> **About this exercise**:
Give the data again word for word; drop the pictures.

---------- Data supplied

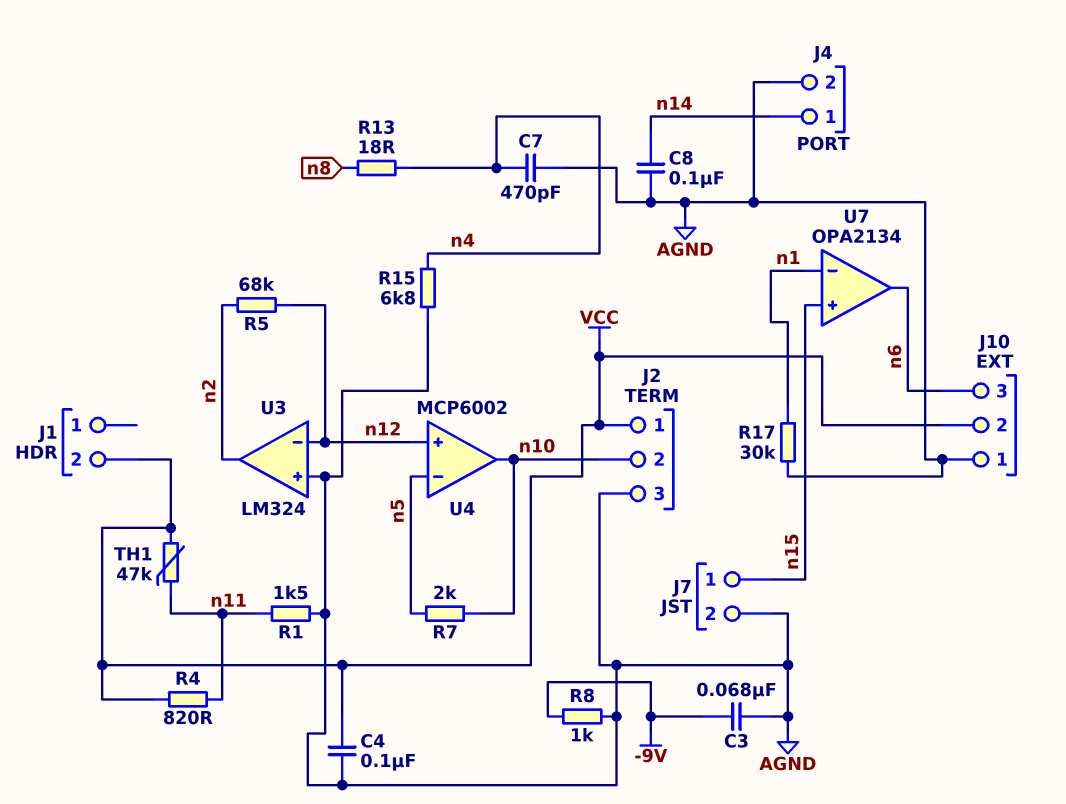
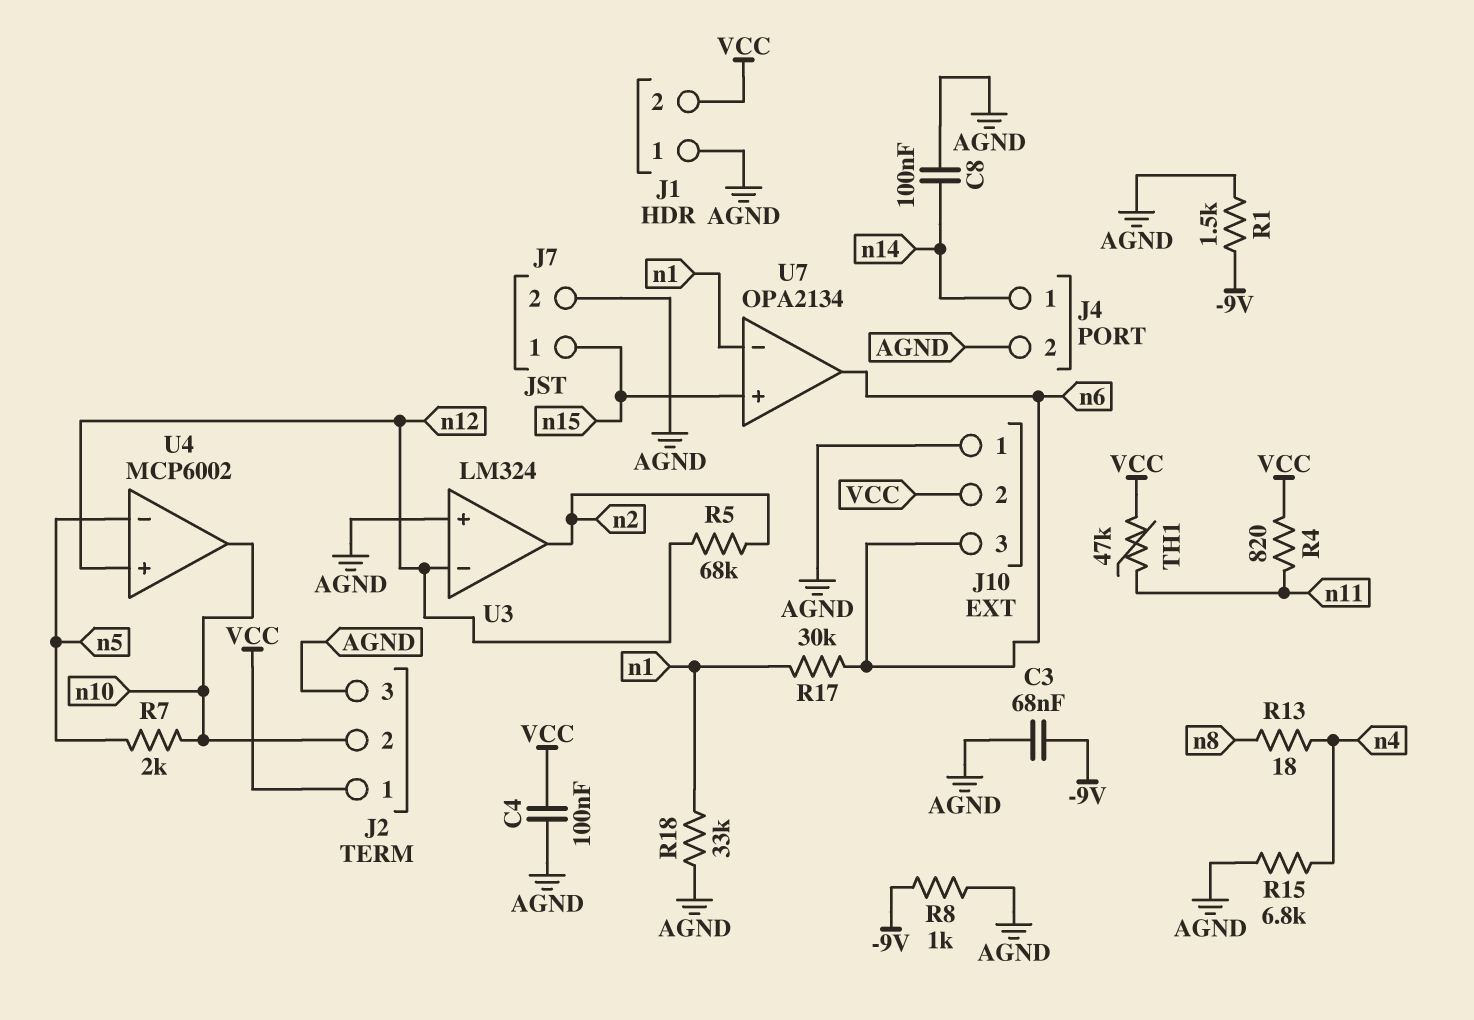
C7: 470pF (AGND, n4) -> none
J1 pin 1: none -> AGND
R1: 1.5k (AGND, n11) -> 1.5k (-9V, AGND)
R17: 30k (AGND, n1) -> 30k (n1, n6)
R18: none -> 33k (AGND, n1)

--------------------

> **Response to the exercise**:
C7: 470pF (AGND, n4) -> none
J1 pin 1: none -> AGND
R1: 1.5k (AGND, n11) -> 1.5k (-9V, AGND)
R17: 30k (AGND, n1) -> 30k (n1, n6)
R18: none -> 33k (AGND, n1)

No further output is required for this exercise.